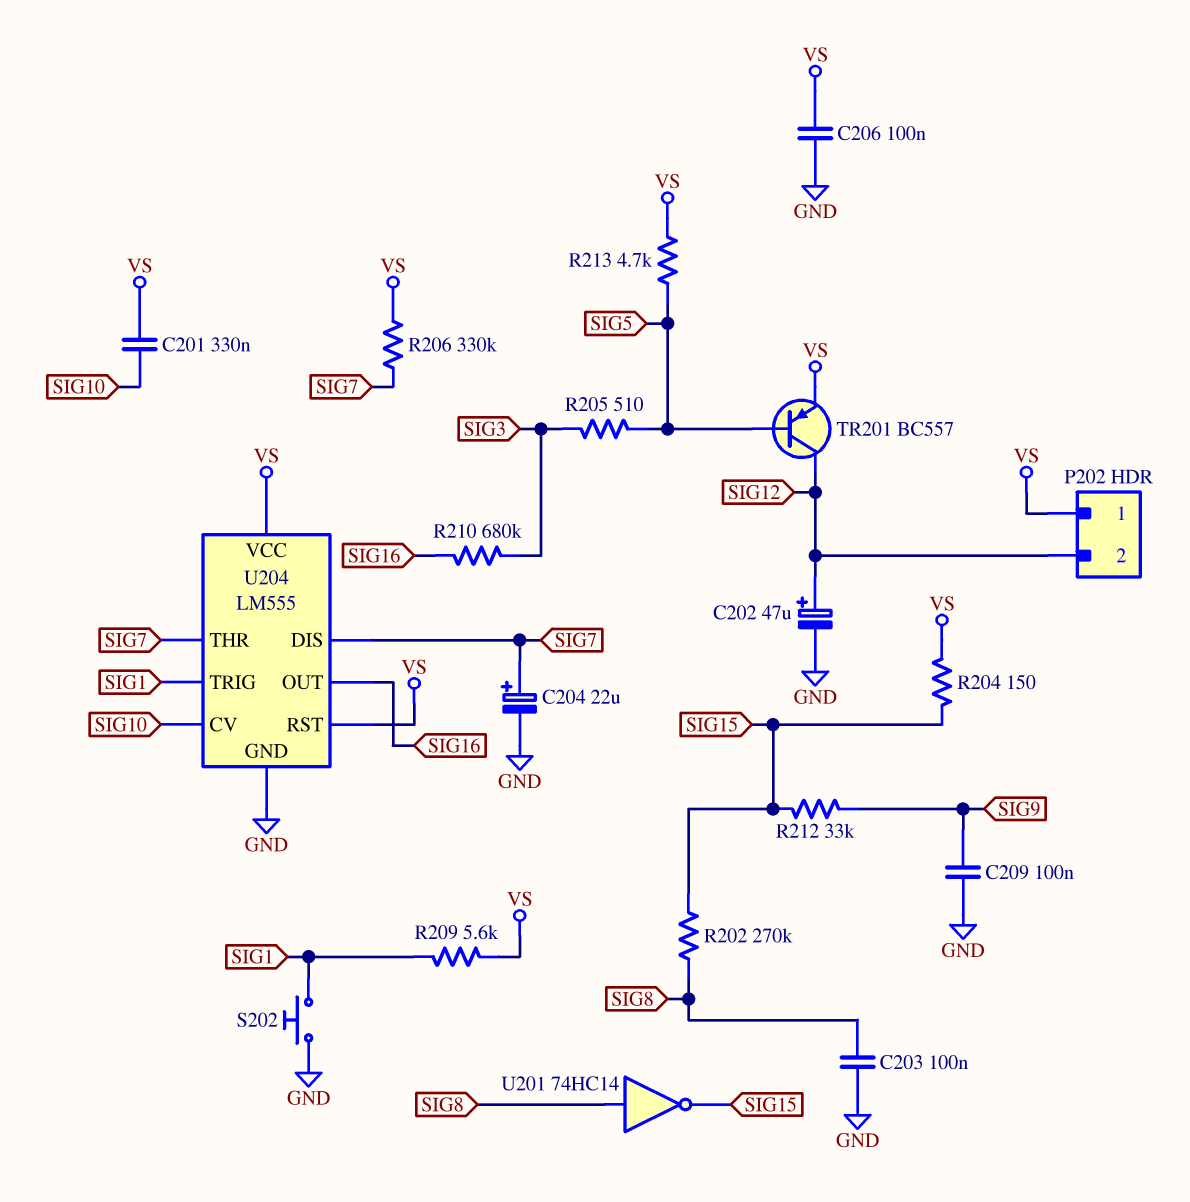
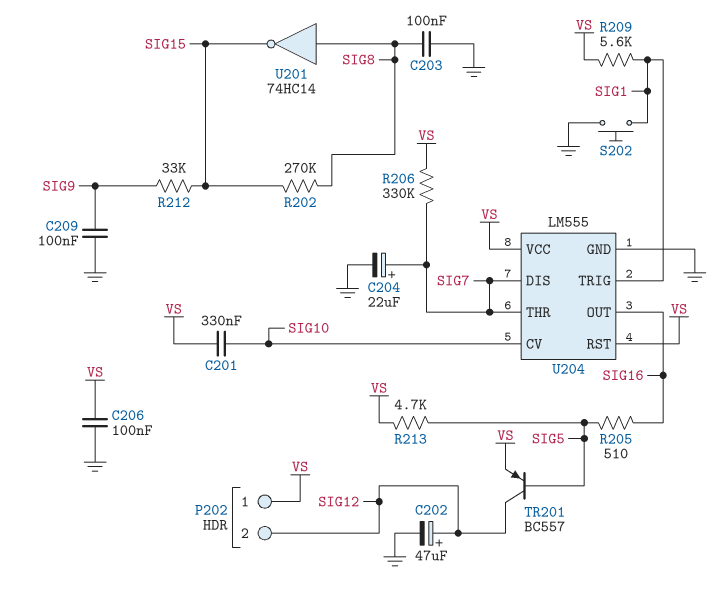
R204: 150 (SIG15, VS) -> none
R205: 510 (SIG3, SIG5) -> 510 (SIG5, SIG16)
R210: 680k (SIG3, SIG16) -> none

━━━━━━━━━━━━━━━━━━━━

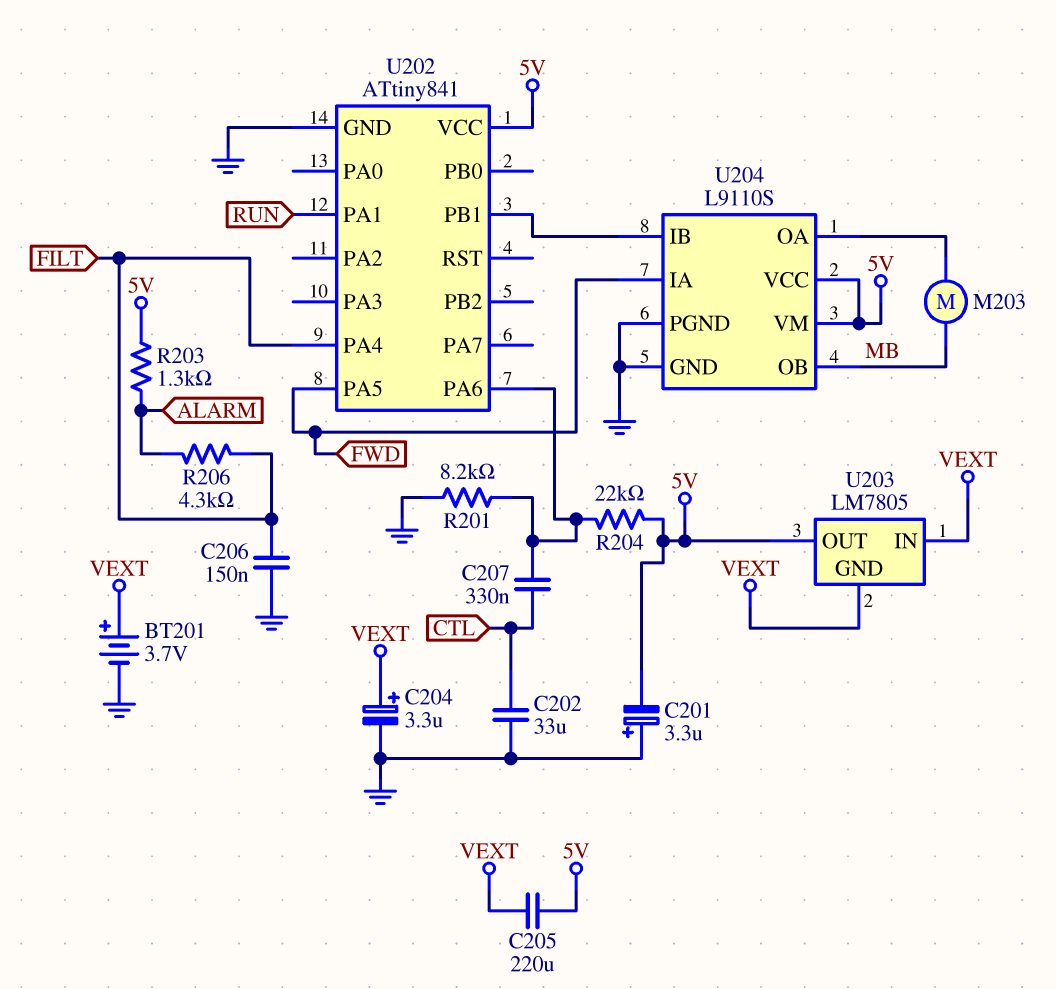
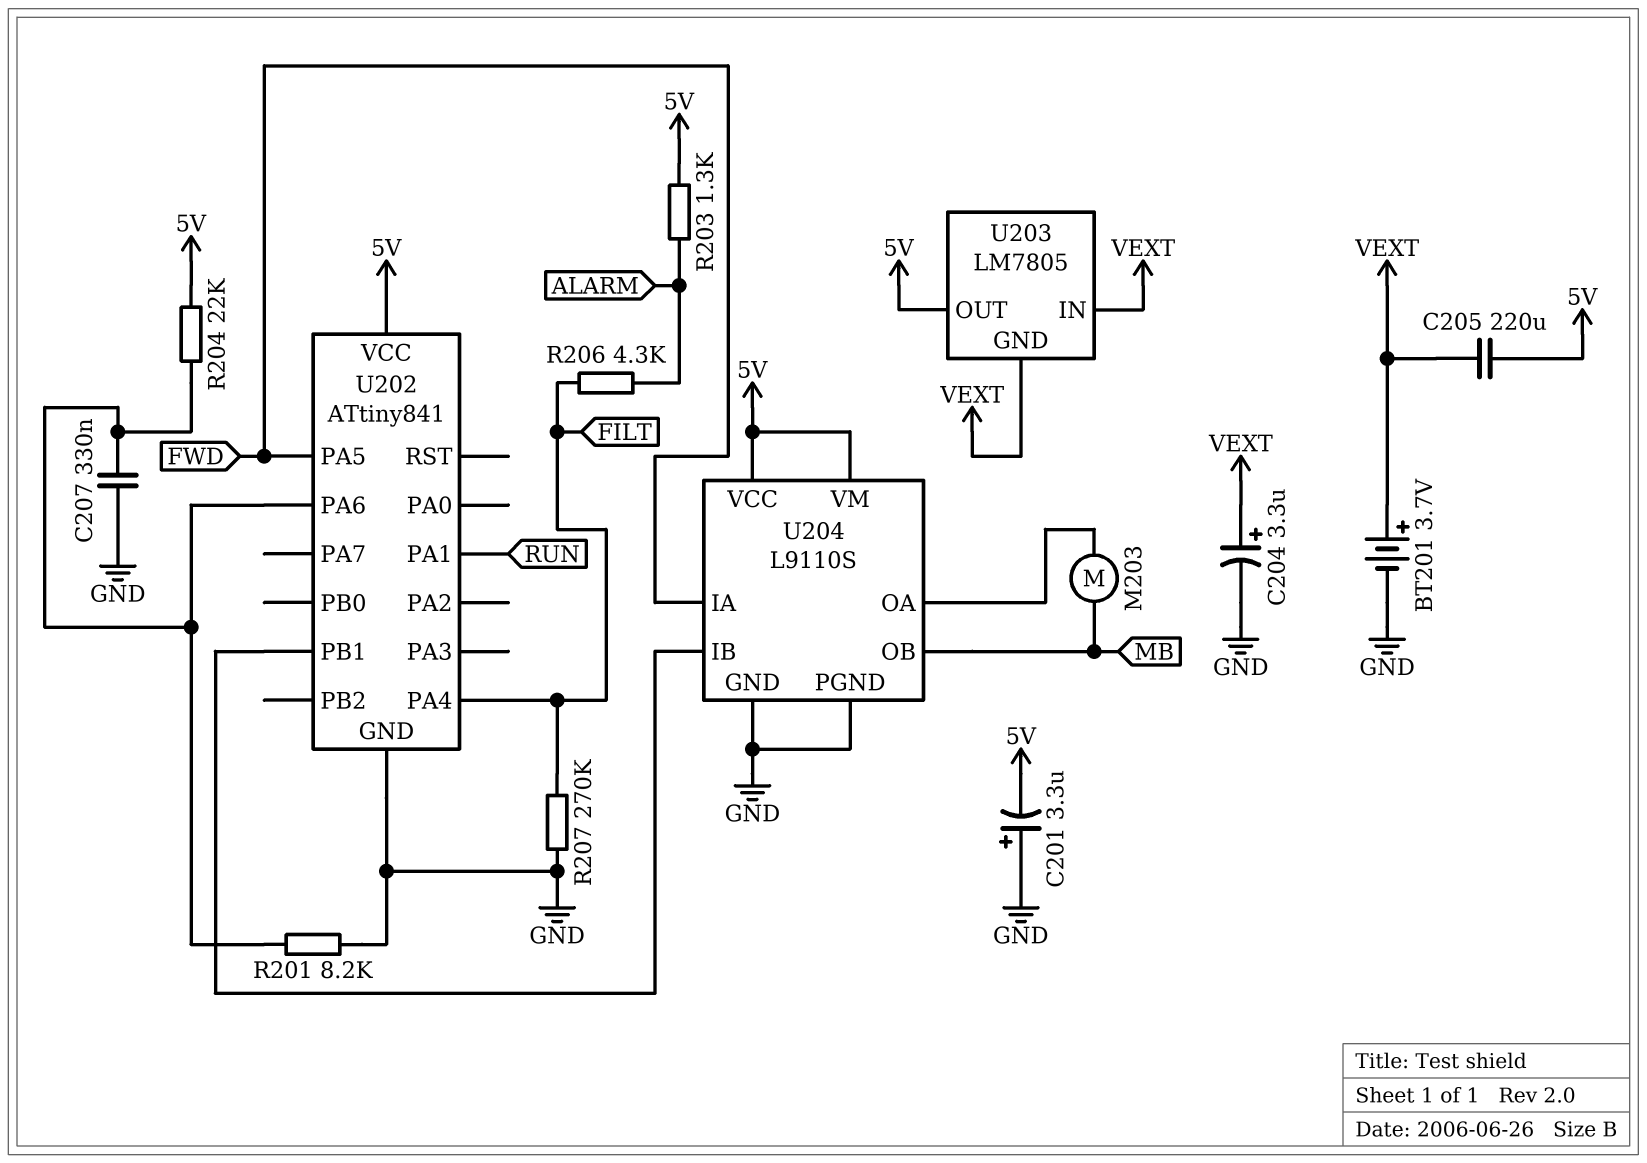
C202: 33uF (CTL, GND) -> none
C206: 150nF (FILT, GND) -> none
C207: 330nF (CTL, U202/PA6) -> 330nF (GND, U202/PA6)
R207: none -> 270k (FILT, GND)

━━━━━━━━━━━━━━━━━━━━

Task goal: The expected output is exactly the lines of the listing above between the line holding "R204: 150 (SIG15, VS) -> none" and the line holding "R210: 680k (SIG3, SIG16) -> none", inclusive.

Your solution:
R204: 150 (SIG15, VS) -> none
R205: 510 (SIG3, SIG5) -> 510 (SIG5, SIG16)
R210: 680k (SIG3, SIG16) -> none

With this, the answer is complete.